Segment Start: Information provided
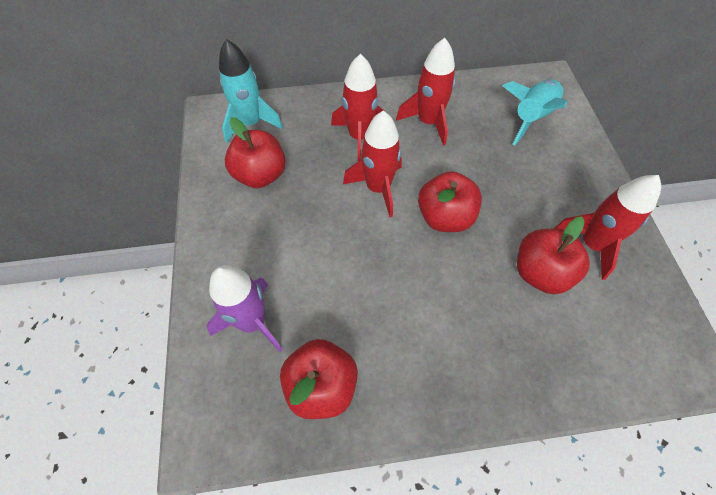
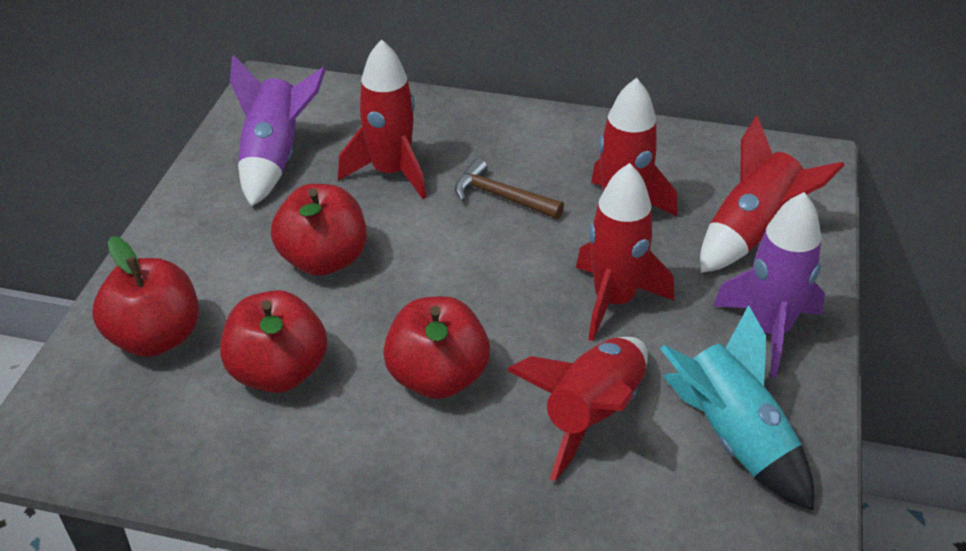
brown hammer: 0 -> 1
purple rocket: 1 -> 2
red rocket: 4 -> 5
turquoise rocket: 2 -> 1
Segment End: Information provided
What to do: The result should be a word-for-word restatement of all the data, without images.

Solution below:
brown hammer: 0 -> 1
purple rocket: 1 -> 2
red rocket: 4 -> 5
turquoise rocket: 2 -> 1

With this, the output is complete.